STATED EXERCISE: Extract every line of the records that contains the string "markup", matching case exactly.

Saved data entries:
◆ ◆ ◆ ◆ ◆ ◆ ◆

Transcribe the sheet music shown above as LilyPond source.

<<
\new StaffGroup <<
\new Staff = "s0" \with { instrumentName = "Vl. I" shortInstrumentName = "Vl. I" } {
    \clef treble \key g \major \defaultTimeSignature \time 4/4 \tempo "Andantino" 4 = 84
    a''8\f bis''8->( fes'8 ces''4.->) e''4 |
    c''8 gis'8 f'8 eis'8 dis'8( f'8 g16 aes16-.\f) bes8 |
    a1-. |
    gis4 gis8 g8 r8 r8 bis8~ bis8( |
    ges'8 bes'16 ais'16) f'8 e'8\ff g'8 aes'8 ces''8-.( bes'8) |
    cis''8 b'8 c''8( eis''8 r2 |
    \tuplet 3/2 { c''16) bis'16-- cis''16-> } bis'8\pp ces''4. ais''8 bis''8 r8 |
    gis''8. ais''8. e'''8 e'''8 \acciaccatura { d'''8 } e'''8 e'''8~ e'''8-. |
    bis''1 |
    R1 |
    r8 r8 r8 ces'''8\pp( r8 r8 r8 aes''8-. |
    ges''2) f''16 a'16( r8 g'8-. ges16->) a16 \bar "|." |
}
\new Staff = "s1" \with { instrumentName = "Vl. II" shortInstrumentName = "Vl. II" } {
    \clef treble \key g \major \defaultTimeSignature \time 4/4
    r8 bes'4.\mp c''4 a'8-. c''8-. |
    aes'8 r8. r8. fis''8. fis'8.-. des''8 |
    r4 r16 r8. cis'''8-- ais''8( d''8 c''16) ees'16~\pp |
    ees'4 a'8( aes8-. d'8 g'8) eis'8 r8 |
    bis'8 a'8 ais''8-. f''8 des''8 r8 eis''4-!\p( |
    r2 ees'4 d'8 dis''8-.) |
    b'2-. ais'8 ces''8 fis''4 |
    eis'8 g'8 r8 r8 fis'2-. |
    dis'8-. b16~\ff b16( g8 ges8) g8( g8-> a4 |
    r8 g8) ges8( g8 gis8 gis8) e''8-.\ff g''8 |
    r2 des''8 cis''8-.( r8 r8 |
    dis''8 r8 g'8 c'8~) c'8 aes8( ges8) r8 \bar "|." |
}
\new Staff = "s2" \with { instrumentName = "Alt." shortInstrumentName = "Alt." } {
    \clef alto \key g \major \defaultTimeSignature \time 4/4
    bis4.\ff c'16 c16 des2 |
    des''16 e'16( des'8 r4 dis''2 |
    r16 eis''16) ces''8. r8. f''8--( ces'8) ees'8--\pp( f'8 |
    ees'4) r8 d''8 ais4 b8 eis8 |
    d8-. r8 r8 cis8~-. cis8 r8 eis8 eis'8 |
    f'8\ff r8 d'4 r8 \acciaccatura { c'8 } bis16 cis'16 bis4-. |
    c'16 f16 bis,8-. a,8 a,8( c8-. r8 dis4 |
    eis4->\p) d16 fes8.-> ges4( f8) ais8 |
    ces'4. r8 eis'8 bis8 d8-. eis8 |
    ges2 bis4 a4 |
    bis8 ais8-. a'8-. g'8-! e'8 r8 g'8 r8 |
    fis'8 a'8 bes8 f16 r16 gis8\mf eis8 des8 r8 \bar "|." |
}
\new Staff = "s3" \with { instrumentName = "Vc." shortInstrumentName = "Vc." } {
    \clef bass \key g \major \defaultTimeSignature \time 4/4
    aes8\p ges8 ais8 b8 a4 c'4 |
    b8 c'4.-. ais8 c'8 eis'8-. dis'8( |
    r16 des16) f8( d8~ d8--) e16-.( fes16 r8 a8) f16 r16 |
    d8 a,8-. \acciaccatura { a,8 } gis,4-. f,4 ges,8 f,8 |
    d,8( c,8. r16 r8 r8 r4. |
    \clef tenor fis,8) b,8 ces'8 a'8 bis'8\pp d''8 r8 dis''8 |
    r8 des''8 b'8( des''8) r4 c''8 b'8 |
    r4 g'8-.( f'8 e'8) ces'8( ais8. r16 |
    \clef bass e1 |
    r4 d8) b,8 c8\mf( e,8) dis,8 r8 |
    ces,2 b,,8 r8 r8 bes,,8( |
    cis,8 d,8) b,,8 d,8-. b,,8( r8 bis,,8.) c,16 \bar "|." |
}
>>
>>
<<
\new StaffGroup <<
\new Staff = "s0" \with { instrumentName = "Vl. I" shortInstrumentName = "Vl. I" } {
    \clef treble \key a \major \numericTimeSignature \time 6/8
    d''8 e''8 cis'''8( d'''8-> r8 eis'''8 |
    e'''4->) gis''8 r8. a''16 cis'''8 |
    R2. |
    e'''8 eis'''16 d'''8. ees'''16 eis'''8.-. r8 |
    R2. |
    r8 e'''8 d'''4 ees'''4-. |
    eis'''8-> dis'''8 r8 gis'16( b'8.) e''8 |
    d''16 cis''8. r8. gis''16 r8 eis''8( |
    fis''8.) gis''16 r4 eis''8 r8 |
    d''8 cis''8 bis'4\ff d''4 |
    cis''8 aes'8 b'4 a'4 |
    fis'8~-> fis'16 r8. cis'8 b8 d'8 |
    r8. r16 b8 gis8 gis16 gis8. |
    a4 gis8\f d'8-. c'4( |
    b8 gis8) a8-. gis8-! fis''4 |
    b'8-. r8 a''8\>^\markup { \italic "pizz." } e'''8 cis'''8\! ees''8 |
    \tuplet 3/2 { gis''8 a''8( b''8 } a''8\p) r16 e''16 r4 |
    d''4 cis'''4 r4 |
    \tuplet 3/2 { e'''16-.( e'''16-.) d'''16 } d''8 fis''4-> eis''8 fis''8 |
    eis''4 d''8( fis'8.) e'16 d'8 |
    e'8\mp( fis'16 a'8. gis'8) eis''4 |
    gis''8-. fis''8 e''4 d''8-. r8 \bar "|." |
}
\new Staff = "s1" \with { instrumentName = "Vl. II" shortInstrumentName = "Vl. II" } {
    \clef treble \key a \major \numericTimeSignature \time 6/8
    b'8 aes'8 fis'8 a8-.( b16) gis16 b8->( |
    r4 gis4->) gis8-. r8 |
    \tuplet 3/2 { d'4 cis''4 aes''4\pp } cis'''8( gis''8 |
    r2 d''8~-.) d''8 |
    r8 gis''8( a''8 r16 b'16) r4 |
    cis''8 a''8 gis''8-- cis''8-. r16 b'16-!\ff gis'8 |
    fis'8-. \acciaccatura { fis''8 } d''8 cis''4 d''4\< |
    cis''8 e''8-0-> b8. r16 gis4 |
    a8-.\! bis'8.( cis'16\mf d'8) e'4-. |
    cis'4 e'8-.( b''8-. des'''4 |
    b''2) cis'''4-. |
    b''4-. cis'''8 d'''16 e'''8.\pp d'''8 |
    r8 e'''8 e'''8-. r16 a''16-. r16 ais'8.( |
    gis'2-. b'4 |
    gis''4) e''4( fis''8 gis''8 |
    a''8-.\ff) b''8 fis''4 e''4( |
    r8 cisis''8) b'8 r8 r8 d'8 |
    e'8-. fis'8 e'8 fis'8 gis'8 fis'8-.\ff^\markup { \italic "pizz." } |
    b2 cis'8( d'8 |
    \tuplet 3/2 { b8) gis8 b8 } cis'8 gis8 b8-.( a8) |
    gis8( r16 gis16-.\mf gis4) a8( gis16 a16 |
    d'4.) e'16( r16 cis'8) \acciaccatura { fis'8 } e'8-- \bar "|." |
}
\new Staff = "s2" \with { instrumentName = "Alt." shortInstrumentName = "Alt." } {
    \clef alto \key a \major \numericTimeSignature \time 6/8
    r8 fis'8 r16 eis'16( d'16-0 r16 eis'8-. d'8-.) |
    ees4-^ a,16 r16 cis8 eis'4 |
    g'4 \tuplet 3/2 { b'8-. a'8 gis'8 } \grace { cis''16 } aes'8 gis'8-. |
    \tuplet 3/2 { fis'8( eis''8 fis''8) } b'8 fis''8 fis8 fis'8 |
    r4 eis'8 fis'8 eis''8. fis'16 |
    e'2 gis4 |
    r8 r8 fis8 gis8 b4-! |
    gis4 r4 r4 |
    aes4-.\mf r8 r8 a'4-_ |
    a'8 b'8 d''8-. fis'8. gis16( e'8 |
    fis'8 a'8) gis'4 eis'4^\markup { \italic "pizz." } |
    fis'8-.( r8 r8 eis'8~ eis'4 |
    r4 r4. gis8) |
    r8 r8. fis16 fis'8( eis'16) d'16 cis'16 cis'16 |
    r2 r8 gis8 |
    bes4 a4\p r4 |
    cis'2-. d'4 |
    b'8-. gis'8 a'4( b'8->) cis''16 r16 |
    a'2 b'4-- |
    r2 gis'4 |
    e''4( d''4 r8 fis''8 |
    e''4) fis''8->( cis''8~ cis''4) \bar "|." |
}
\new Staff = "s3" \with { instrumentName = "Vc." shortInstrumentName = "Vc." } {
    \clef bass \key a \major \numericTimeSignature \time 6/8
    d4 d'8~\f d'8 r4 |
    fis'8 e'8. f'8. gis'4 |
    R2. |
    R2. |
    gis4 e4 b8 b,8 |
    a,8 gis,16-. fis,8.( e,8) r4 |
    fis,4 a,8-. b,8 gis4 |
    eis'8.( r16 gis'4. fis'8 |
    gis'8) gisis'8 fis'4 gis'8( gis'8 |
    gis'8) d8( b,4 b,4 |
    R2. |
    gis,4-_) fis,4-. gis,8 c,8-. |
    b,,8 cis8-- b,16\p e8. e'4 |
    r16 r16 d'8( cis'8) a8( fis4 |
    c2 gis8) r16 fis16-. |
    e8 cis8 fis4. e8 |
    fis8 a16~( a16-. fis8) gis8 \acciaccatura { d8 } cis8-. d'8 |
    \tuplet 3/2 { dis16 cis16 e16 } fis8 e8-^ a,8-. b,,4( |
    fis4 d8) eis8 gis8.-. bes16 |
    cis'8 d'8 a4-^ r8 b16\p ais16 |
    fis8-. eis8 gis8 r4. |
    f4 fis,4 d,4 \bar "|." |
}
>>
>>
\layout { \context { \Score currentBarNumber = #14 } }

◆ ◆ ◆ ◆ ◆ ◆ ◆

OUTPUT:
    b'8-. r8 a''8\>^\markup { \italic "pizz." } e'''8 cis'''8\! ees''8 |
    e'8-. fis'8 e'8 fis'8 gis'8 fis'8-.\ff^\markup { \italic "pizz." } |
    fis'8 a'8) gis'4 eis'4^\markup { \italic "pizz." } |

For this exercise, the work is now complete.